INFORMATION SUPPLIED Block Start

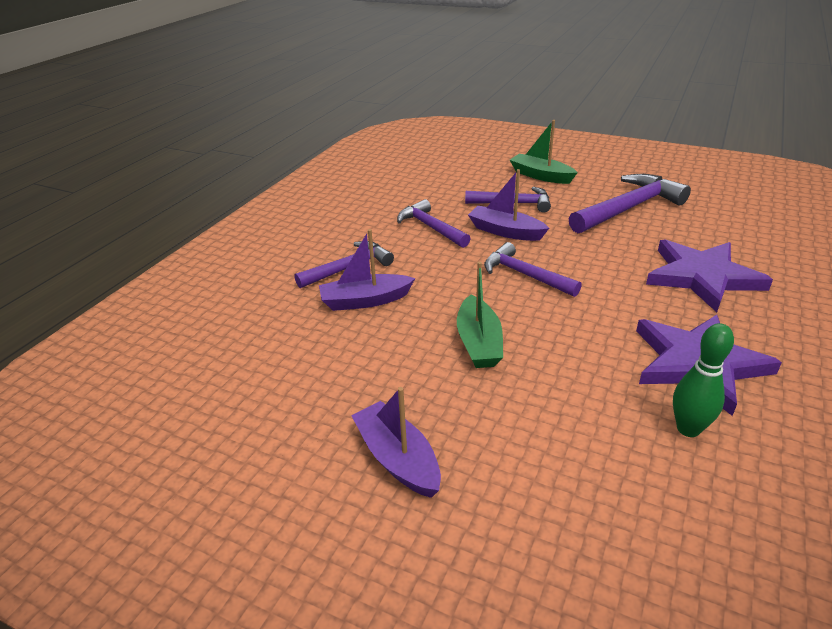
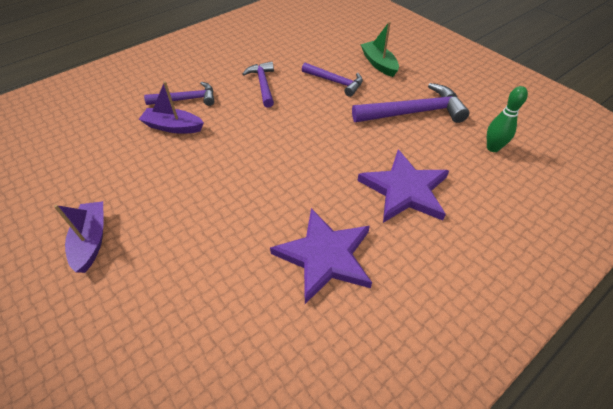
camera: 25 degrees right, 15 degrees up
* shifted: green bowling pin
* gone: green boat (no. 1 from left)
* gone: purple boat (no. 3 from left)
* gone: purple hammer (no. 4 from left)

INFORMATION SUPPLIED Block End
INFORMATION SUPPLIED Block Start

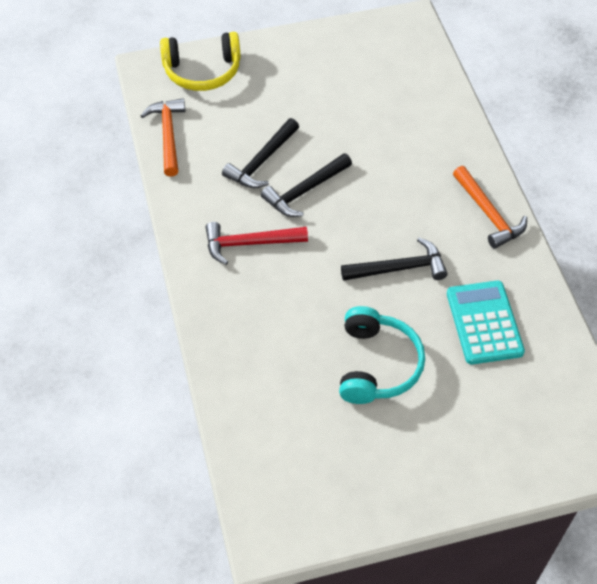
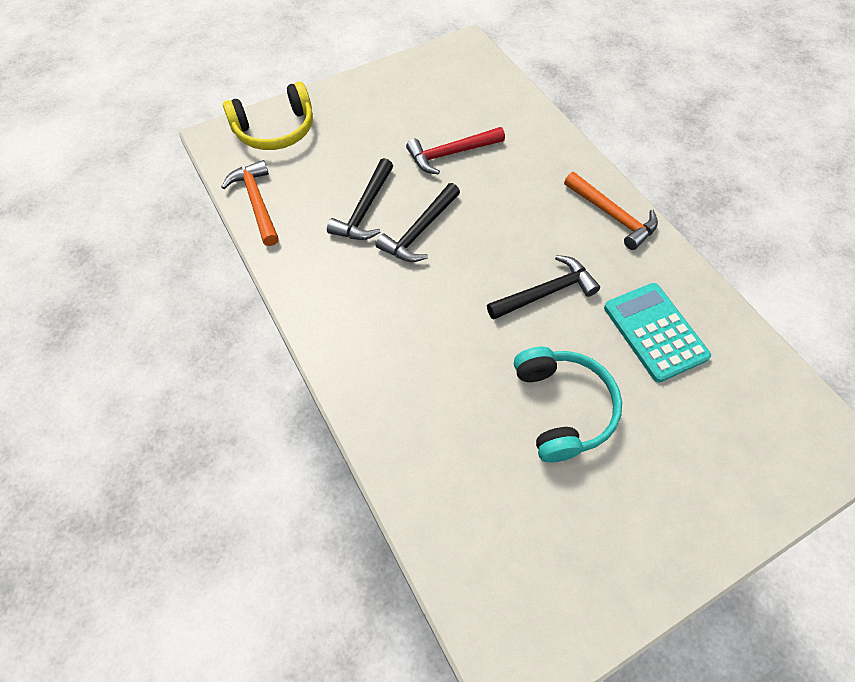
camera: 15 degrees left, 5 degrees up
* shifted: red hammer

INFORMATION SUPPLIED Block End

● **WORK TO BE COMPLETED**:
Would you retype the lines above from the one with "3 from left)" down to the one with "4 from left)", word for word, both ends included and no other lines?

● **EXERCISE ANSWER**:
* gone: purple boat (no. 3 from left)
* gone: purple hammer (no. 4 from left)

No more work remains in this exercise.